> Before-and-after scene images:

⁂

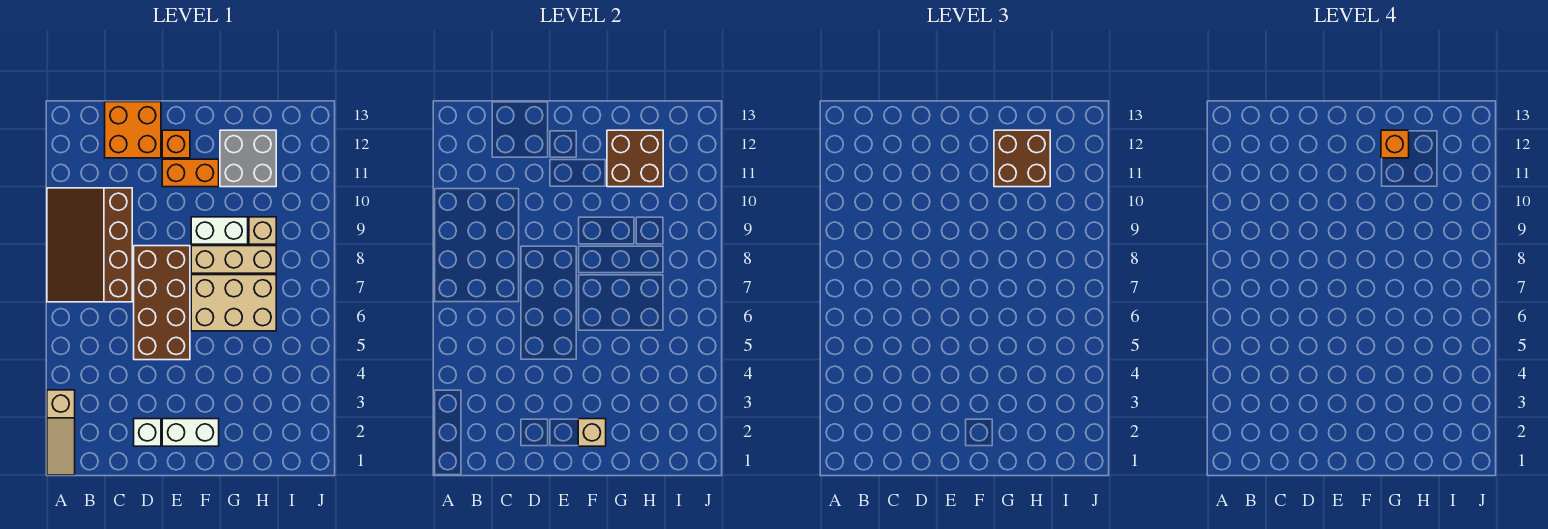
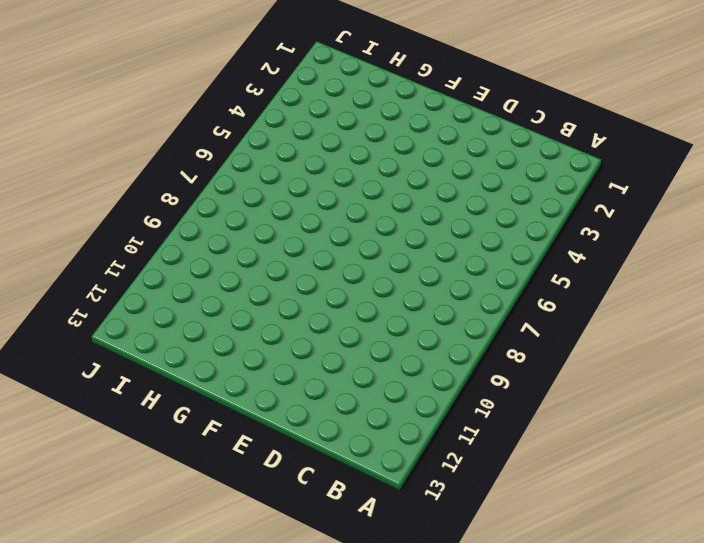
none -> tan slope A1:A3 level 1 top 3
none -> brown slope A7:C10 level 1 top C
none -> orange brick C12:D13 level 1

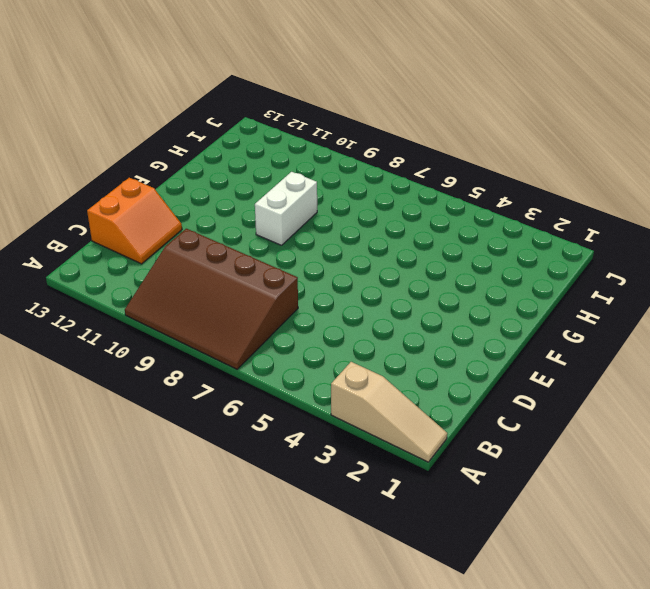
orange slope C12:D13 level 1 top 13 -> orange brick C12:D13 level 1
none -> white brick D2 level 1
none -> brown brick D5:E8 level 1
none -> white brick E2:F2 level 1

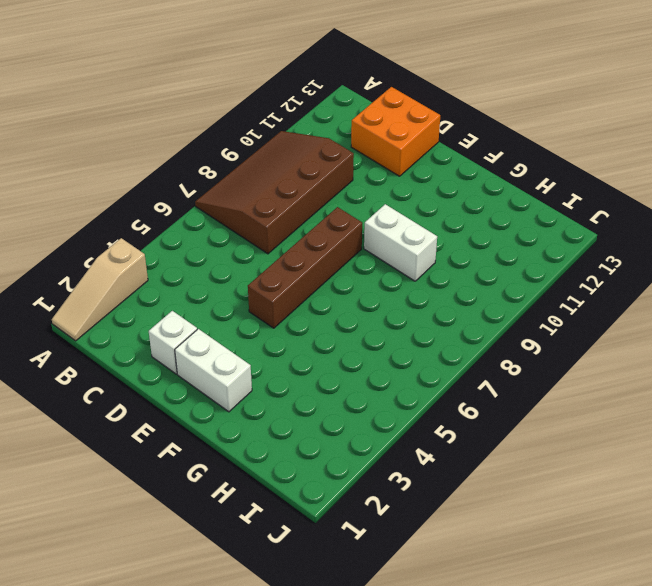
brown brick E5:E8 level 1 -> brown brick D5:E8 level 1
none -> orange brick E11:F11 level 1
none -> orange brick E12 level 1
none -> tan brick F6:H7 level 1

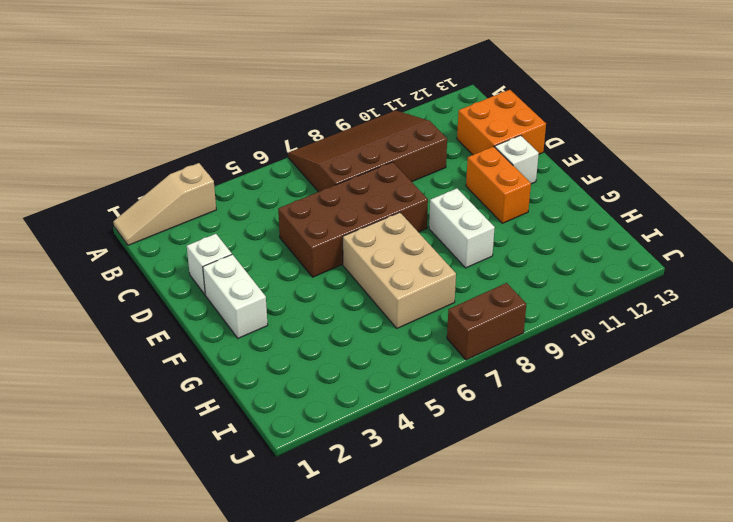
white brick E12 level 1 -> orange brick E12 level 1
brown brick J7:J8 level 1 -> none
none -> tan brick F8:H8 level 1
none -> grey brick G11:H12 level 1
none -> tan brick H9 level 1

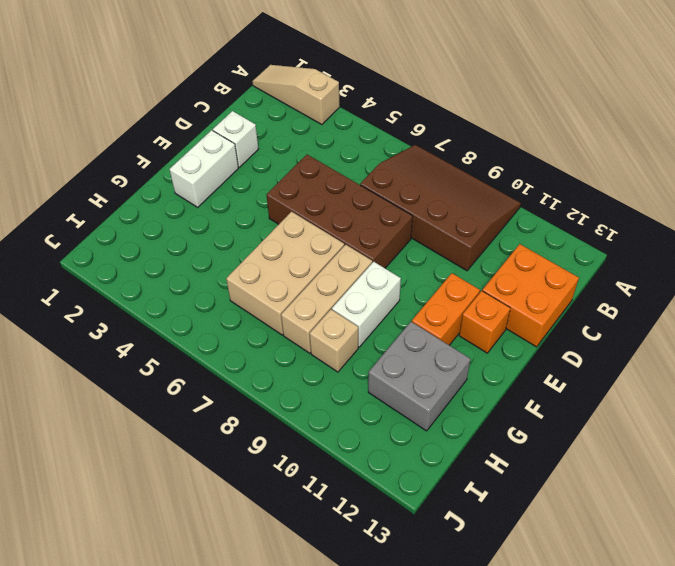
none -> tan brick F2 level 2
none -> brown brick G11:H12 level 2
none -> brown brick G11:H12 level 3

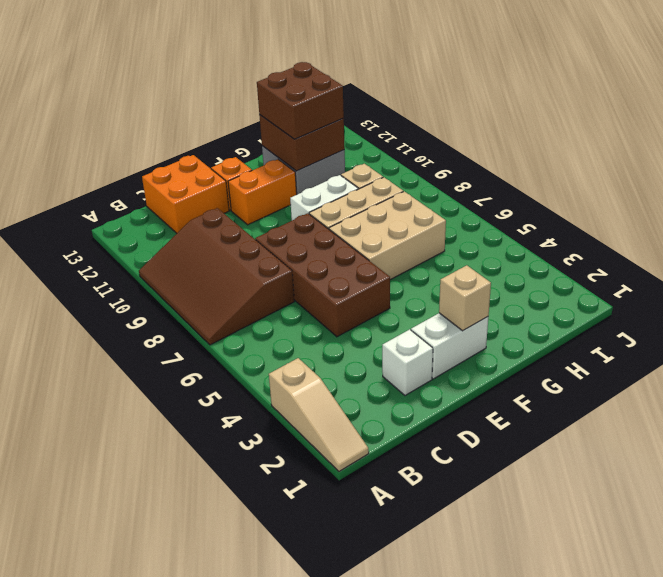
none -> orange brick G12 level 4

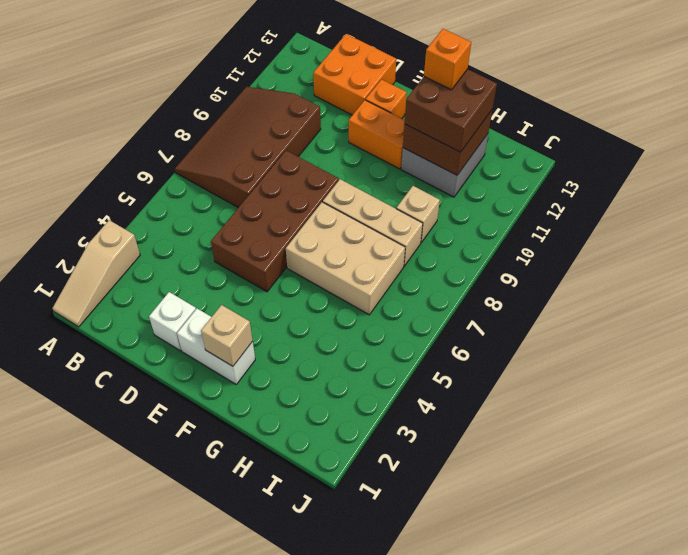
none -> white brick F9:G9 level 1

⁂

> What to produce:
Beginning with the line containing "none -> white brick E2:F2 level 1" and ending with the last line of the data above, repeat each line exactly. Include no pictures and no other lines.

> Finished task:
none -> white brick E2:F2 level 1

brown brick E5:E8 level 1 -> brown brick D5:E8 level 1
none -> orange brick E11:F11 level 1
none -> orange brick E12 level 1
none -> tan brick F6:H7 level 1

white brick E12 level 1 -> orange brick E12 level 1
brown brick J7:J8 level 1 -> none
none -> tan brick F8:H8 level 1
none -> grey brick G11:H12 level 1
none -> tan brick H9 level 1

none -> tan brick F2 level 2
none -> brown brick G11:H12 level 2
none -> brown brick G11:H12 level 3

none -> orange brick G12 level 4

none -> white brick F9:G9 level 1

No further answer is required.